━━━ Task input

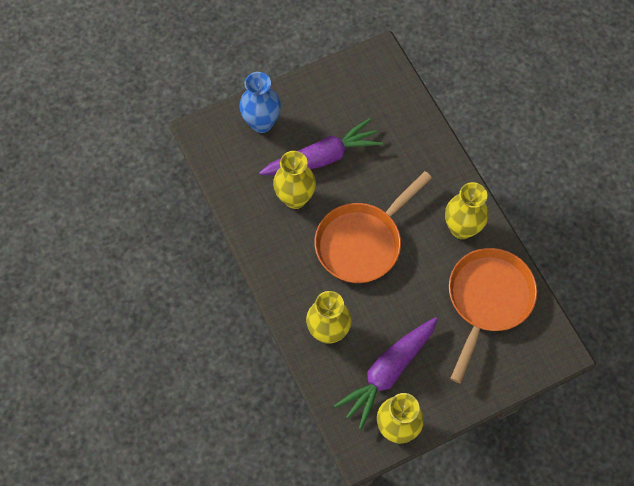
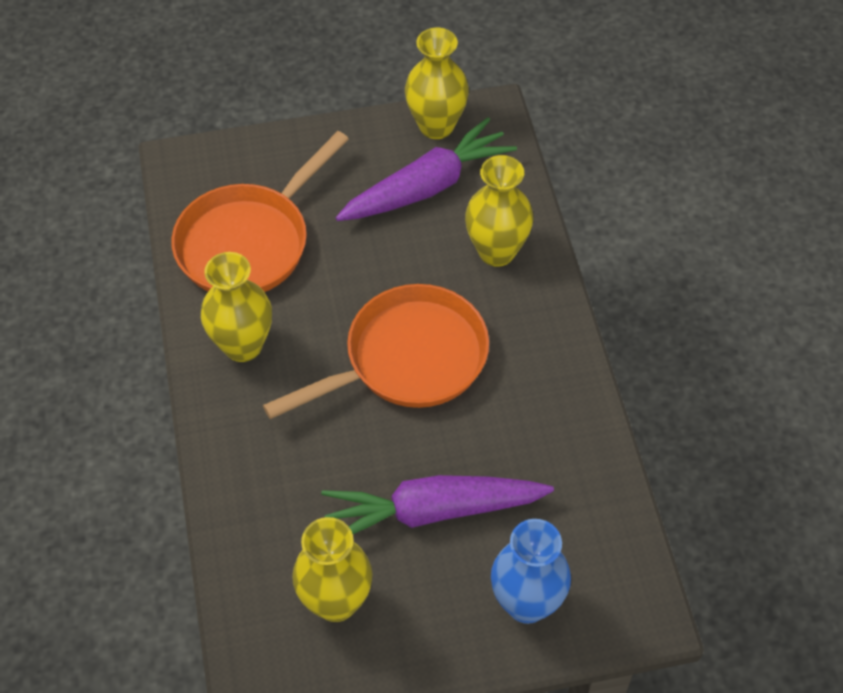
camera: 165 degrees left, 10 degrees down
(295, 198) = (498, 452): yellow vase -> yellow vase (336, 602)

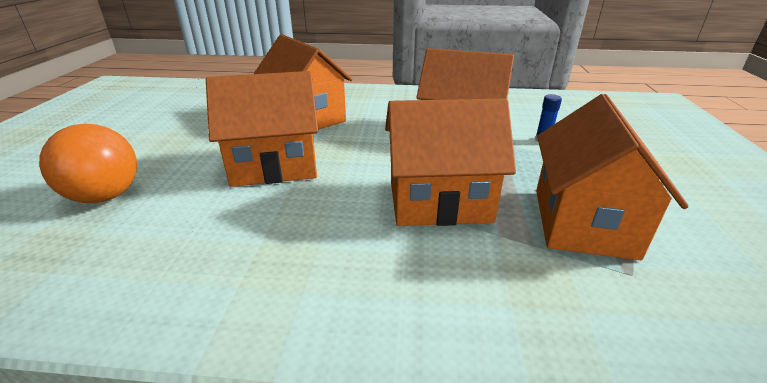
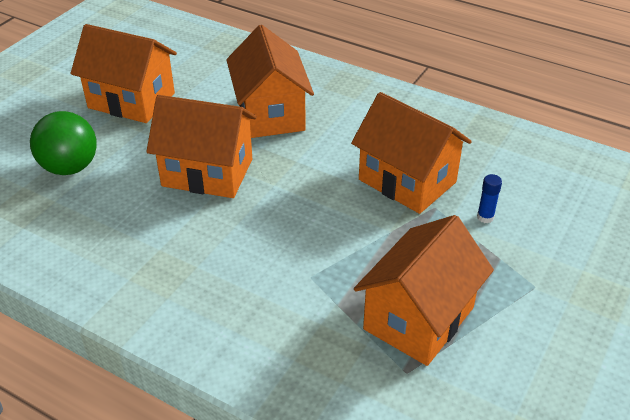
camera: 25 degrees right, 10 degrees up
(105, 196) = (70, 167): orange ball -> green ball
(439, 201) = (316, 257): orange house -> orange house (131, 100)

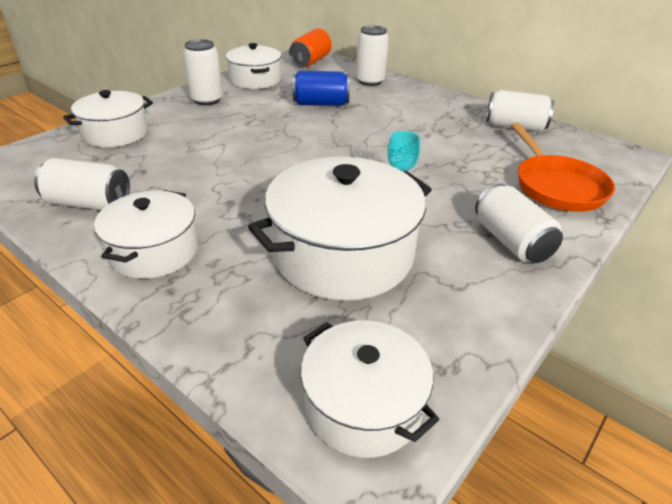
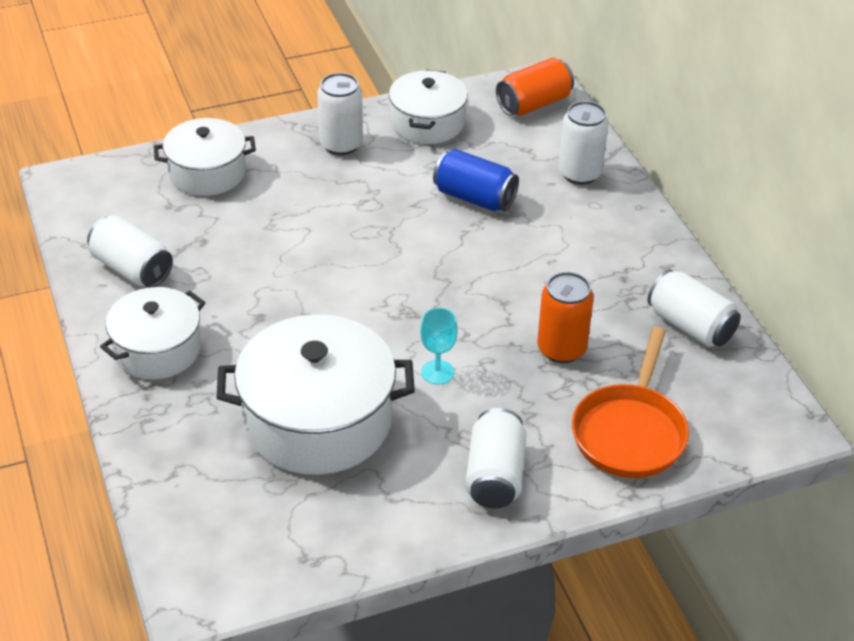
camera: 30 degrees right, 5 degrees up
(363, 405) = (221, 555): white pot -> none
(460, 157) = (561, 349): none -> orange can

━━━━━━

Work to complete: Search the entries above for "none". Return every line that has it.

Finished task:
(363, 405) = (221, 555): white pot -> none
(460, 157) = (561, 349): none -> orange can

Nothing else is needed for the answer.